Records: Begin

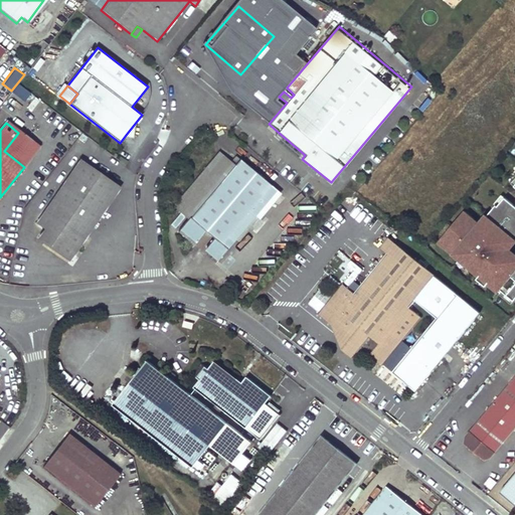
[(130,130),(126,135),(130,138),(134,133),(130,130)]
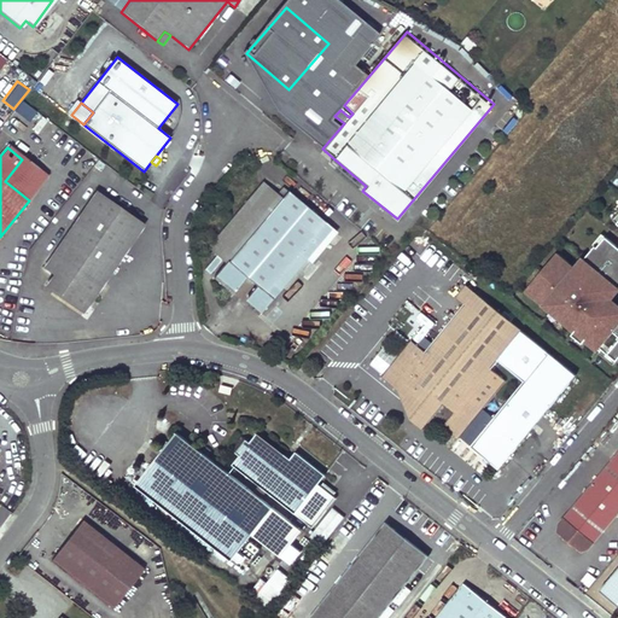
[(362,191),(366,186),(333,158),(330,162),(362,191)]
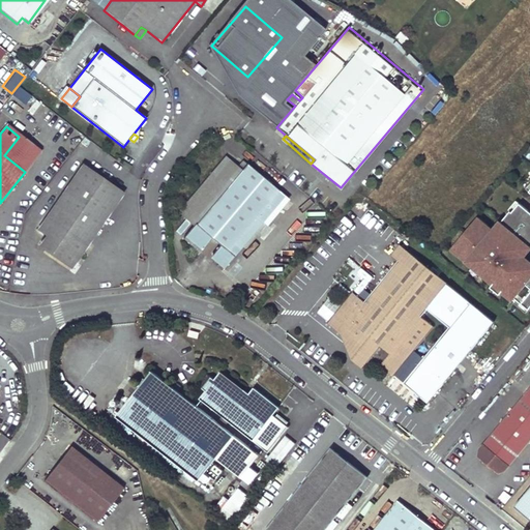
[(40,153),(19,137),(4,155),(25,172),(40,153)]
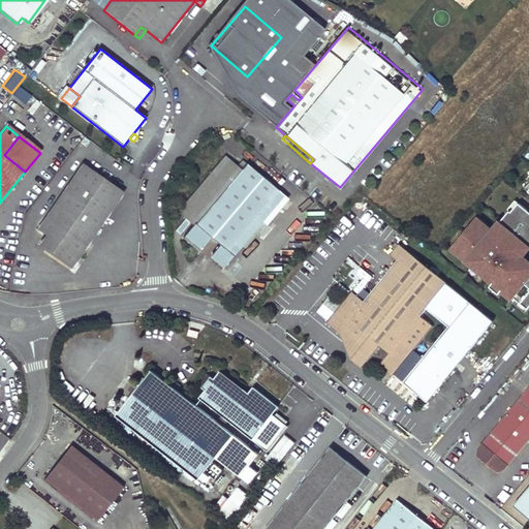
[(193,225),(184,236),(200,250),(211,238),(219,245),(211,254),(212,258),(222,268),(240,248),(232,243),(278,191),(242,160),(237,166),(225,156),(177,211),(193,225)]
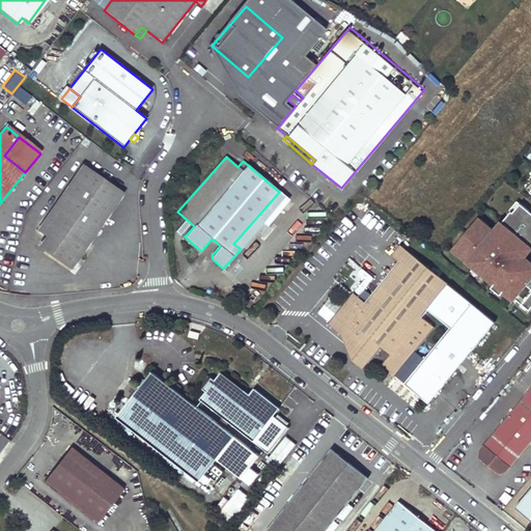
[(82,165),(36,230),(45,236),(37,247),(70,270),(122,194),(82,165)]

Records: End

» Problem requirements:
Word for word, give the data above again, without any images.

» Solution below:
[(130,130),(126,135),(130,138),(134,133),(130,130)]
[(362,191),(366,186),(333,158),(330,162),(362,191)]
[(40,153),(19,137),(4,155),(25,172),(40,153)]
[(193,225),(184,236),(200,250),(211,238),(219,245),(211,254),(212,258),(222,268),(240,248),(232,243),(278,191),(242,160),(237,166),(225,156),(177,211),(193,225)]
[(82,165),(36,230),(45,236),(37,247),(70,270),(122,194),(82,165)]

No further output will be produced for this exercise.